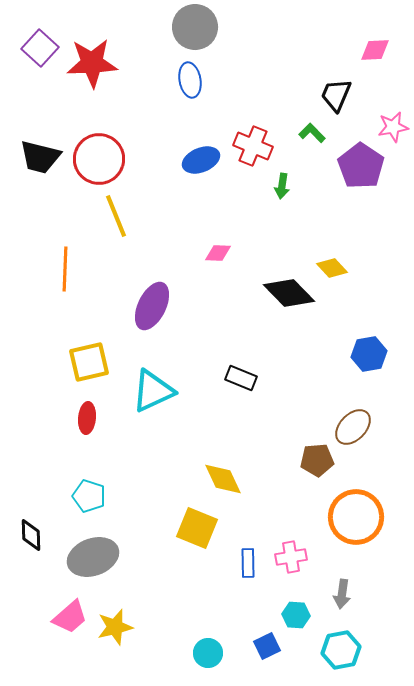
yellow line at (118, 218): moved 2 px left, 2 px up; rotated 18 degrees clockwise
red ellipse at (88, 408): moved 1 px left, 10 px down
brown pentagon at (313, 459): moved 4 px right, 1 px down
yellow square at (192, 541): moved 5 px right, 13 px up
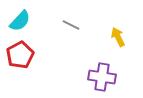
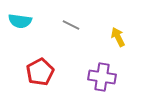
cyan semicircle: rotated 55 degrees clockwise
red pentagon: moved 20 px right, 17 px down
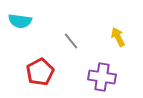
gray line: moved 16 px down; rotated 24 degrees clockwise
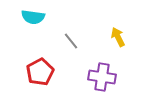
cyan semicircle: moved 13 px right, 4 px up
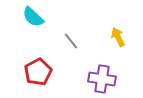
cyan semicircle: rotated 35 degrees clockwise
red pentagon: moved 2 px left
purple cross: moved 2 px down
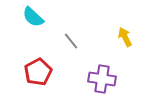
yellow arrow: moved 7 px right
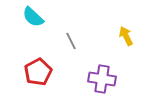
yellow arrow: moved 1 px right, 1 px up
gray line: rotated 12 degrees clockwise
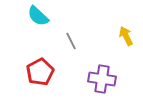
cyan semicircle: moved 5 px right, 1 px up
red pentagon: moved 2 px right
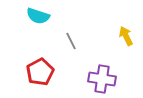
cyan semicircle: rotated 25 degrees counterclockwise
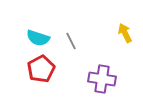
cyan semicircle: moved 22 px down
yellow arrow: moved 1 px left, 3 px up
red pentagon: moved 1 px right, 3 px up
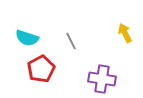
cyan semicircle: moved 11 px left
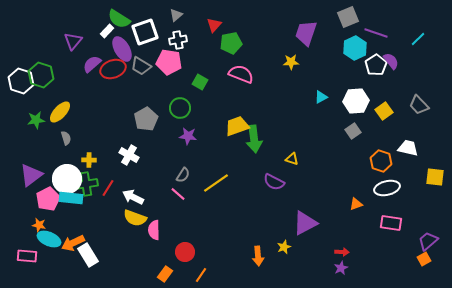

#####

[Instructions to follow]
Please reproduce word for word the lines of the listing above, from the line containing "cyan semicircle: rotated 25" through the end of the listing, both included, and leave out the picture lines.

[Task response]
cyan semicircle: rotated 25 degrees counterclockwise
cyan semicircle: moved 22 px down
yellow arrow: moved 1 px left, 3 px up
red pentagon: moved 1 px right, 3 px up
cyan semicircle: moved 11 px left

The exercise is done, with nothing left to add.